WHAT THE EXERCISE ASKS >> Your answer should be only the lines below from the one with "GAS pin AO: GP28 -> GP8" to the one with "SCALE1 pin SCK: GP11 -> GP18", repeated exactly, ends included.

Detected change data >>
****

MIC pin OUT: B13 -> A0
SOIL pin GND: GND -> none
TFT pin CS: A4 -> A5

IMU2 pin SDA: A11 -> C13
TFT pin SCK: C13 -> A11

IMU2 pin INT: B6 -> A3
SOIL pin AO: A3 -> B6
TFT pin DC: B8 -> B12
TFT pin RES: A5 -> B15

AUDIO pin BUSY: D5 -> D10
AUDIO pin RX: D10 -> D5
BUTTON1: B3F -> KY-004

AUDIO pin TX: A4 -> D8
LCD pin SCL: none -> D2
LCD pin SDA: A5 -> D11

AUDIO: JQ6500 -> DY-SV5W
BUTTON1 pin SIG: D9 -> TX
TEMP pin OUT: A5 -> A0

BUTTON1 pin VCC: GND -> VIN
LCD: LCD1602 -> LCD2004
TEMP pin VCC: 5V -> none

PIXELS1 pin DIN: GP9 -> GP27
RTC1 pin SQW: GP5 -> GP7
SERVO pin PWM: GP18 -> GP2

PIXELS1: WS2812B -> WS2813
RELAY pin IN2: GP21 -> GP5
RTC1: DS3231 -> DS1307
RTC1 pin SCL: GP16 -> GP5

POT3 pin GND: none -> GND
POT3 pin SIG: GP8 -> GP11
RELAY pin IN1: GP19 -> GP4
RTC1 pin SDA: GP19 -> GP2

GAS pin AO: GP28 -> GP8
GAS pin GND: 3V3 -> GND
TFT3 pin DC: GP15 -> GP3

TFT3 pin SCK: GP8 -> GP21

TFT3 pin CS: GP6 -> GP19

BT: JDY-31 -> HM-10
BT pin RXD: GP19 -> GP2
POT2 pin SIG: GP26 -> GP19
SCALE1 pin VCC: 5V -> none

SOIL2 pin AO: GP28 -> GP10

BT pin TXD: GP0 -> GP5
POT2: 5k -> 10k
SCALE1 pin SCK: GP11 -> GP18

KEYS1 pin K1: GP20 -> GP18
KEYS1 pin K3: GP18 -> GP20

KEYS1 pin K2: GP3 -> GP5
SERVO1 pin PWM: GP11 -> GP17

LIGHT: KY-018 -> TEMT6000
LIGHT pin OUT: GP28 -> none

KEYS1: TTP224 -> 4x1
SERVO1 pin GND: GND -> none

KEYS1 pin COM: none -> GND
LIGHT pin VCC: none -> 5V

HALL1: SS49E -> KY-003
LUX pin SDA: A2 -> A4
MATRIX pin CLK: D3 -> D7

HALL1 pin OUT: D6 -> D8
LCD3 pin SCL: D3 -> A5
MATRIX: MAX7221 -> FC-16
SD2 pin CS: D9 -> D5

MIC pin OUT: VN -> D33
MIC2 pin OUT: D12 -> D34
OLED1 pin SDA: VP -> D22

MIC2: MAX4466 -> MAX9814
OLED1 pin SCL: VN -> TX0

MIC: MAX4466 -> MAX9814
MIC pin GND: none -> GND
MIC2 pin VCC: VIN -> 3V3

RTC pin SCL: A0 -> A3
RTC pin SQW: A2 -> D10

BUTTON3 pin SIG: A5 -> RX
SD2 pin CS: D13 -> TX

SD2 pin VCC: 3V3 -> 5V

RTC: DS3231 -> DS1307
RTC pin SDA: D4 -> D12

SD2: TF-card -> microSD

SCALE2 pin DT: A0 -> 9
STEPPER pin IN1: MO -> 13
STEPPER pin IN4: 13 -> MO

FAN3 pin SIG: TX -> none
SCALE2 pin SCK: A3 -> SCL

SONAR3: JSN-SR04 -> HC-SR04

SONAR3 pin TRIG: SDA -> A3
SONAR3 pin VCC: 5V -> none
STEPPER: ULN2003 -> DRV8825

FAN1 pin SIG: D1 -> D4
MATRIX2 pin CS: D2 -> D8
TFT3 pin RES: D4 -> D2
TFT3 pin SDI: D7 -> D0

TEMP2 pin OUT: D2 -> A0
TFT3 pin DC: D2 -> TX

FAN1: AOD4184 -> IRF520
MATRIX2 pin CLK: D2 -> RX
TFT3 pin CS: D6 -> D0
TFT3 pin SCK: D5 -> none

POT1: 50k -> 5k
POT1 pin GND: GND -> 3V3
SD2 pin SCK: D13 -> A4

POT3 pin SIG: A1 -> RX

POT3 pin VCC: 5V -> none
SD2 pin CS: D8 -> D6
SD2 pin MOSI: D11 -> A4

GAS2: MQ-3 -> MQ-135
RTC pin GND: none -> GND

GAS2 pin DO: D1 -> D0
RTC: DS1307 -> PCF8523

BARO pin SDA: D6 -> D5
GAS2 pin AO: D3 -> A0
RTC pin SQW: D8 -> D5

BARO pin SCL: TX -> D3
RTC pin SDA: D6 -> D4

****

EXPECTED ANSWER >>
GAS pin AO: GP28 -> GP8
GAS pin GND: 3V3 -> GND
TFT3 pin DC: GP15 -> GP3

TFT3 pin SCK: GP8 -> GP21

TFT3 pin CS: GP6 -> GP19

BT: JDY-31 -> HM-10
BT pin RXD: GP19 -> GP2
POT2 pin SIG: GP26 -> GP19
SCALE1 pin VCC: 5V -> none

SOIL2 pin AO: GP28 -> GP10

BT pin TXD: GP0 -> GP5
POT2: 5k -> 10k
SCALE1 pin SCK: GP11 -> GP18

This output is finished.